=== Your instructions ===
Since pictures are not wanted, repeat only the text of the records, word for word.

==== Input material

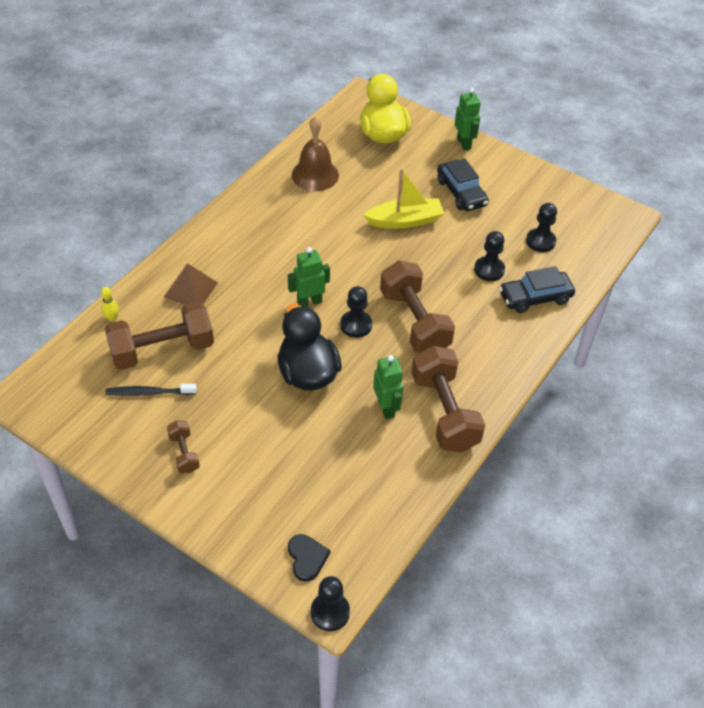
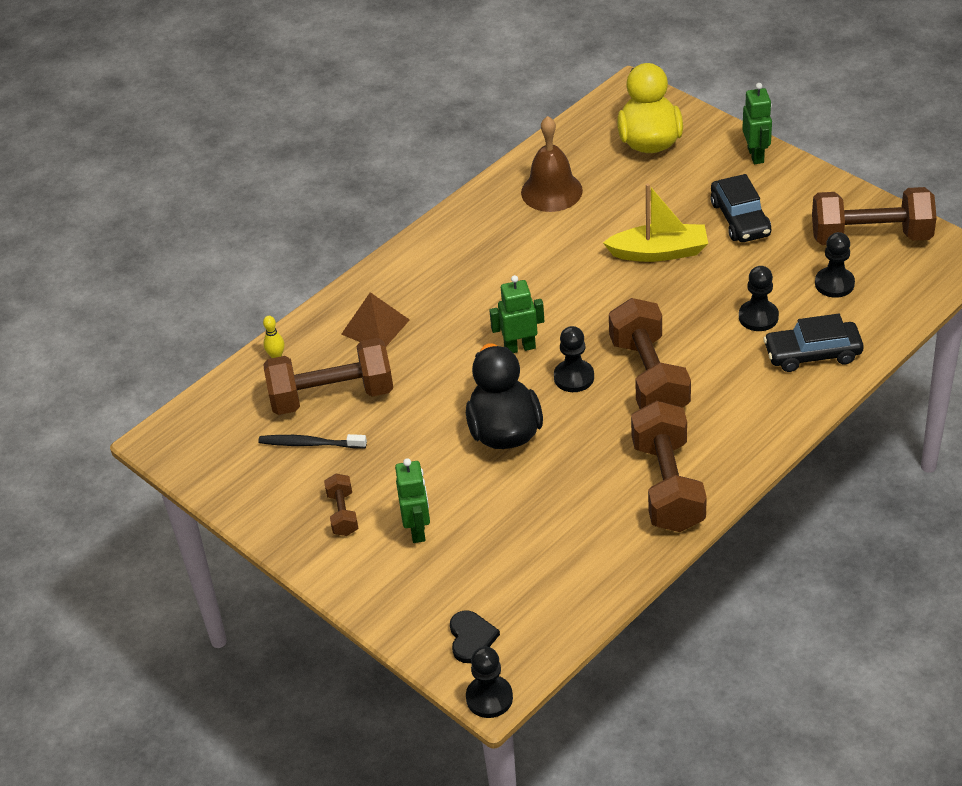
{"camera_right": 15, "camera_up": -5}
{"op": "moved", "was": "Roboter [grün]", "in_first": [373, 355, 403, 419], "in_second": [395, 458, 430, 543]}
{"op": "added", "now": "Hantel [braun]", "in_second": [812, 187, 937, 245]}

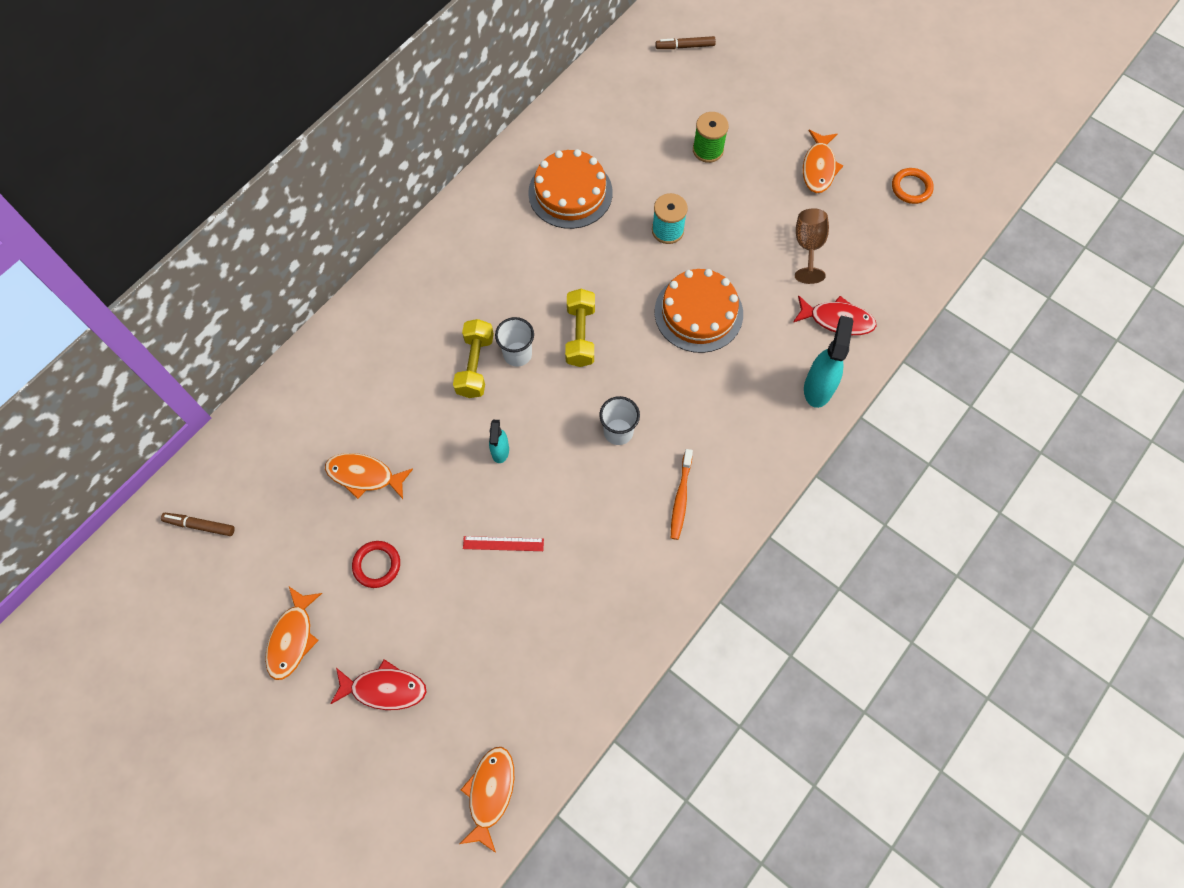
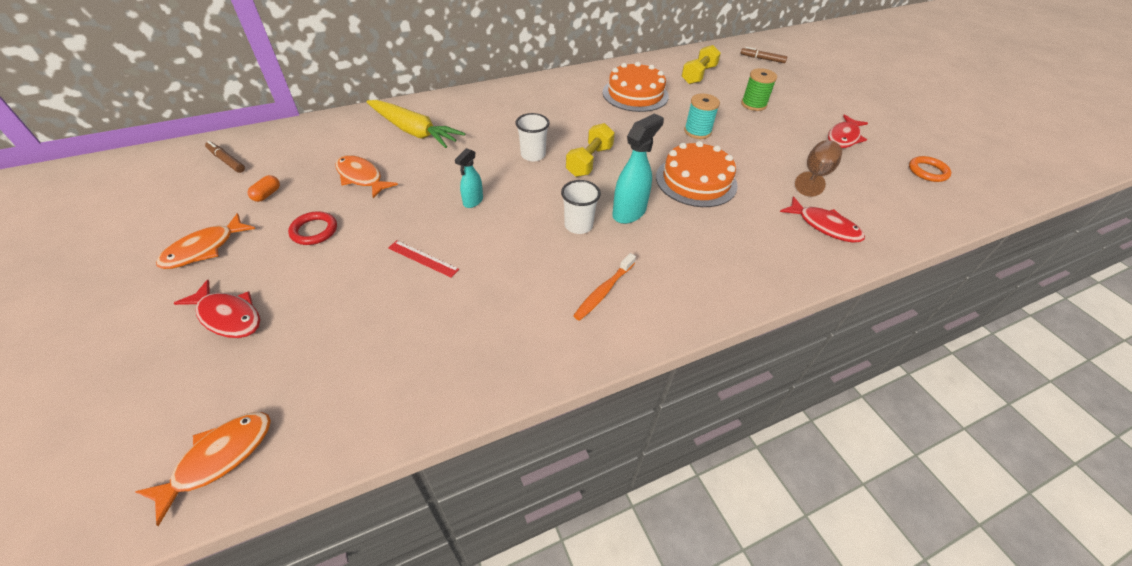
{"camera_right": 25, "camera_up": -20}
{"op": "recoloured", "was": "Fisch [orange]", "now": "Fisch [rot]", "in_first": [803, 130, 843, 193], "in_second": [828, 115, 868, 148]}
{"op": "moved", "was": "Sprühflasche [türkis]", "in_first": [804, 316, 853, 408], "in_second": [612, 113, 664, 224]}
{"op": "moved", "was": "Hantel [gelb]", "in_first": [453, 319, 494, 398], "in_second": [682, 45, 721, 84]}
{"op": "added", "now": "Karotte [gelb]", "in_second": [366, 100, 465, 148]}
{"op": "added", "now": "Kapsel [orange]", "in_second": [248, 175, 280, 202]}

========

=== Exercise answer ===
{"camera_right": 15, "camera_up": -5}
{"op": "moved", "was": "Roboter [grün]", "in_first": [373, 355, 403, 419], "in_second": [395, 458, 430, 543]}
{"op": "added", "now": "Hantel [braun]", "in_second": [812, 187, 937, 245]}

{"camera_right": 25, "camera_up": -20}
{"op": "recoloured", "was": "Fisch [orange]", "now": "Fisch [rot]", "in_first": [803, 130, 843, 193], "in_second": [828, 115, 868, 148]}
{"op": "moved", "was": "Sprühflasche [türkis]", "in_first": [804, 316, 853, 408], "in_second": [612, 113, 664, 224]}
{"op": "moved", "was": "Hantel [gelb]", "in_first": [453, 319, 494, 398], "in_second": [682, 45, 721, 84]}
{"op": "added", "now": "Karotte [gelb]", "in_second": [366, 100, 465, 148]}
{"op": "added", "now": "Kapsel [orange]", "in_second": [248, 175, 280, 202]}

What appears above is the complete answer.